• **TASK BRIEF**
Repeat the records below exactly from the line containing "gray triangle: (59, 174) -> (47, 98), moved" to the line containing "black cross: (261, 352)", taking in both of those lines. Drop the pictures.

====== DATA TO EXAMINE

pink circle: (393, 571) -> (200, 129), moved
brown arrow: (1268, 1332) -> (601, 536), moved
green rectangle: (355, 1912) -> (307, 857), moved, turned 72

============
====== DATA TO EXAMINE

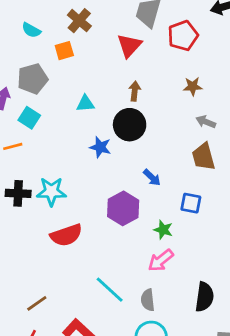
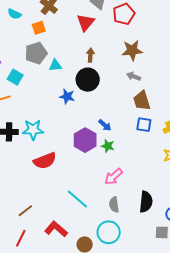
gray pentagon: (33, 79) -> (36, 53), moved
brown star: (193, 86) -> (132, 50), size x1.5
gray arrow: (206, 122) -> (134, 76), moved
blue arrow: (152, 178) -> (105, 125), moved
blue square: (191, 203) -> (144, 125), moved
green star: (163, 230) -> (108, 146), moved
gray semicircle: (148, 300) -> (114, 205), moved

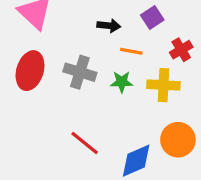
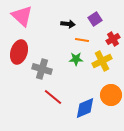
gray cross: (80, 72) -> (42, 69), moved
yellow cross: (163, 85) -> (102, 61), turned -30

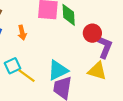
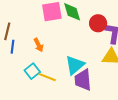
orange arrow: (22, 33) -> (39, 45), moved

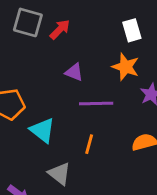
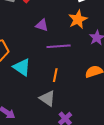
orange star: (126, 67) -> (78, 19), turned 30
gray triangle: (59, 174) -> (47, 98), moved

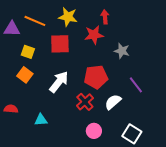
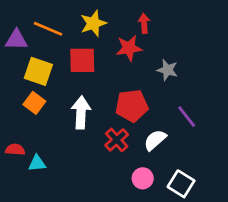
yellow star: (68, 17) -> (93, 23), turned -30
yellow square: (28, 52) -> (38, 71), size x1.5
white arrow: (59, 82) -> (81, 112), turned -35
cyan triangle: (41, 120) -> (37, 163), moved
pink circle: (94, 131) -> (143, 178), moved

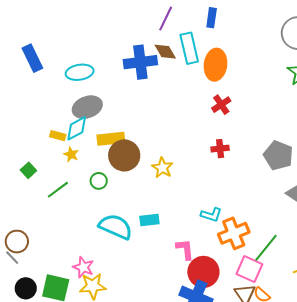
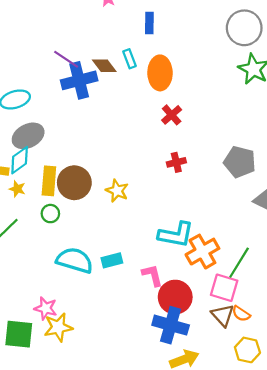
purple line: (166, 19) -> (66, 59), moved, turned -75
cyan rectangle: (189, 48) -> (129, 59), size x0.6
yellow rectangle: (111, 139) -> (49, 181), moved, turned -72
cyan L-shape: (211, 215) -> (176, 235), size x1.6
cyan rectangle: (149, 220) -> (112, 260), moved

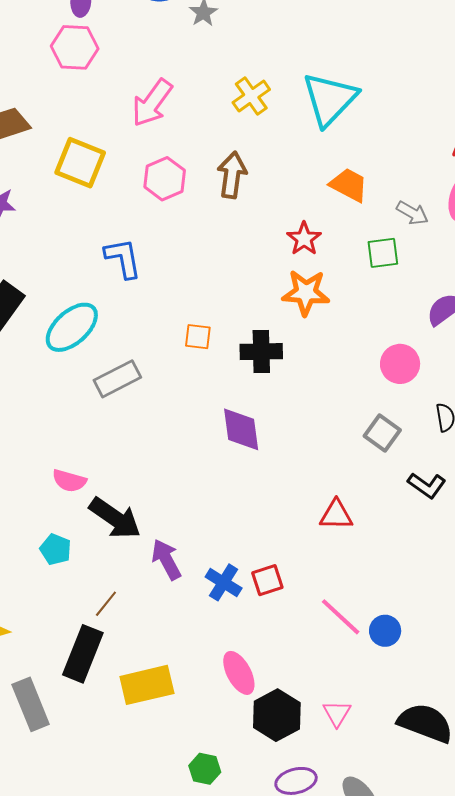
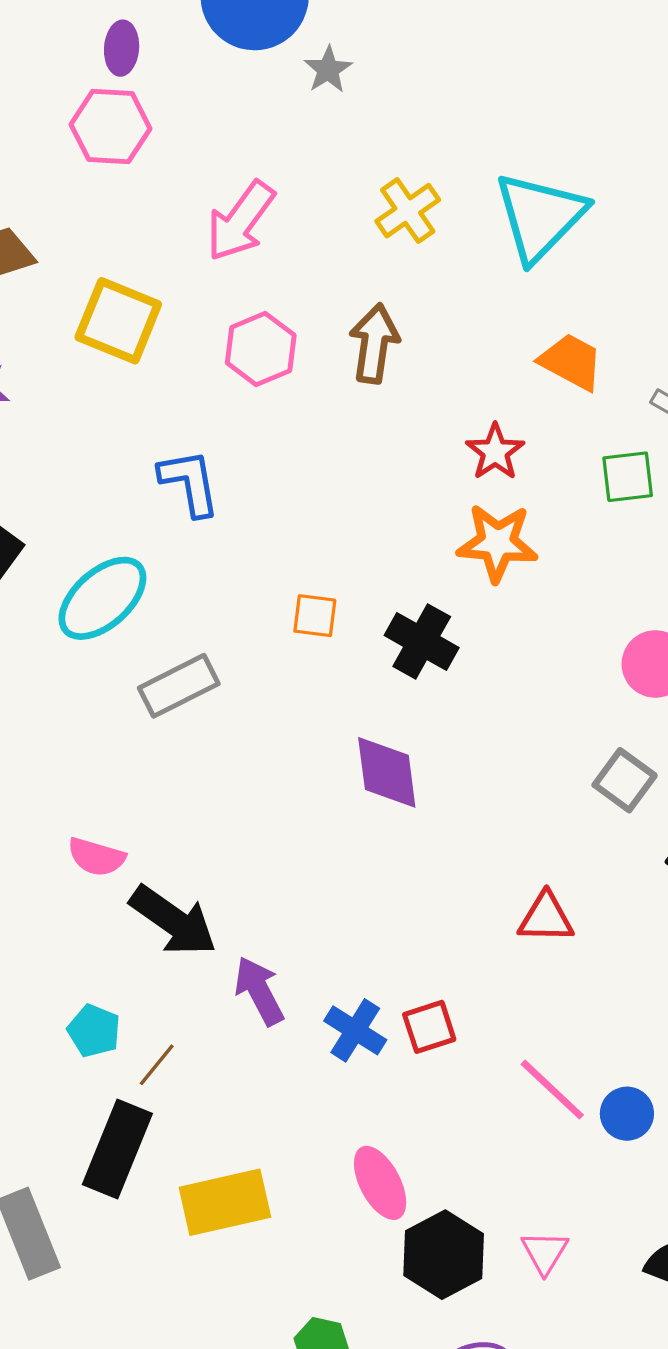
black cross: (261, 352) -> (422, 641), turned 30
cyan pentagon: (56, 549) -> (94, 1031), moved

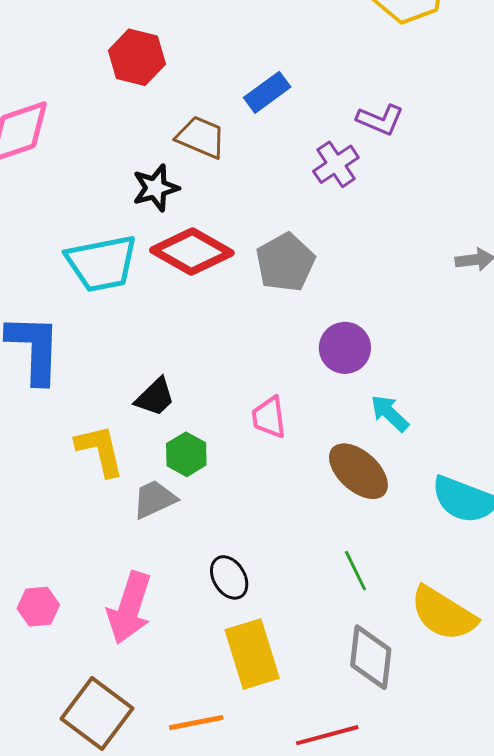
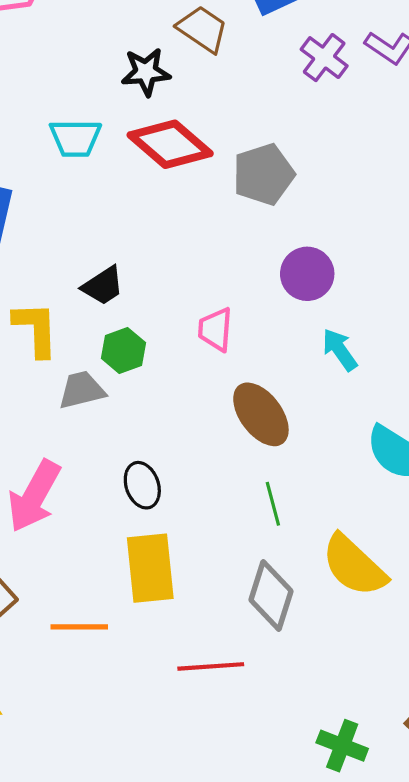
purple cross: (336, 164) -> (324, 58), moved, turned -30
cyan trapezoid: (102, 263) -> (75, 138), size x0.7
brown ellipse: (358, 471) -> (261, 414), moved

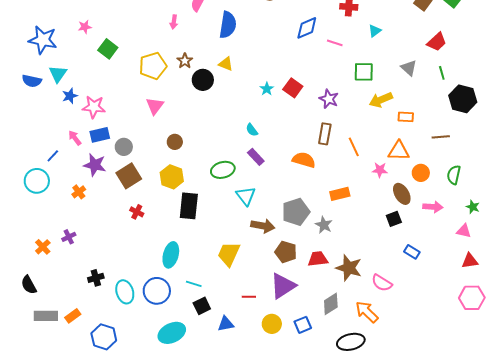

============

• **SOLUTION**
gray triangle: (59, 174) -> (47, 98), moved

yellow star: (68, 17) -> (93, 23), turned -30
yellow square: (28, 52) -> (38, 71), size x1.5
white arrow: (59, 82) -> (81, 112), turned -35
cyan triangle: (41, 120) -> (37, 163), moved
pink circle: (94, 131) -> (143, 178), moved

purple line: (166, 19) -> (66, 59), moved, turned -75
cyan rectangle: (189, 48) -> (129, 59), size x0.6
yellow rectangle: (111, 139) -> (49, 181), moved, turned -72
cyan L-shape: (211, 215) -> (176, 235), size x1.6
cyan rectangle: (149, 220) -> (112, 260), moved

black cross: (261, 352) -> (422, 641), turned 30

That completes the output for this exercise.